● **The data**
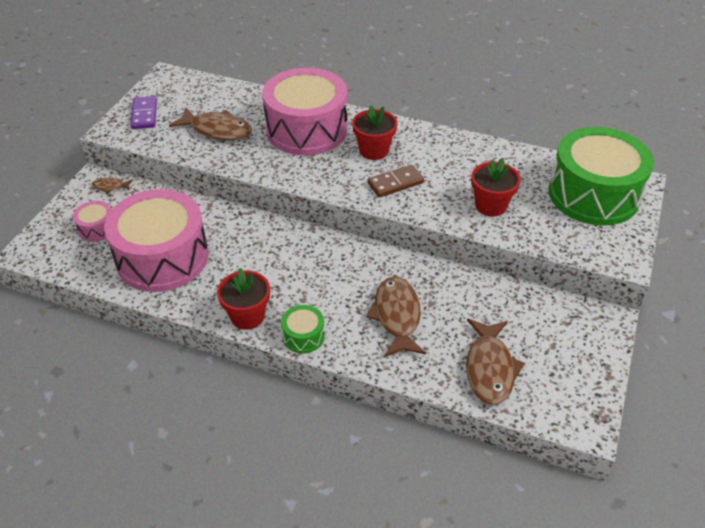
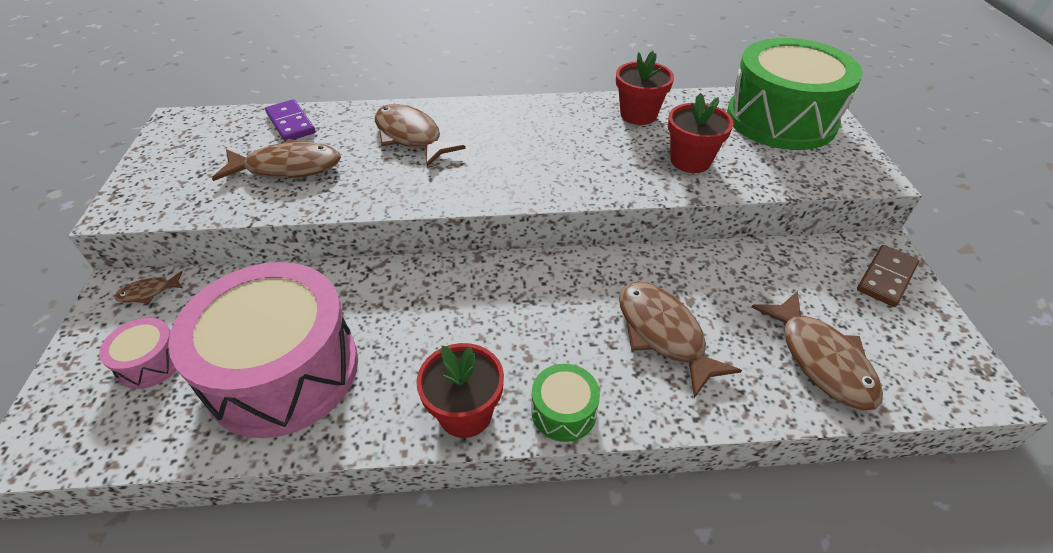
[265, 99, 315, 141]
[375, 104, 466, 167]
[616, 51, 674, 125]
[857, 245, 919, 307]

● **Task prompt**
Copy out all the data above exactly, pictures excluded.

● **Answer box**
[265, 99, 315, 141]
[375, 104, 466, 167]
[616, 51, 674, 125]
[857, 245, 919, 307]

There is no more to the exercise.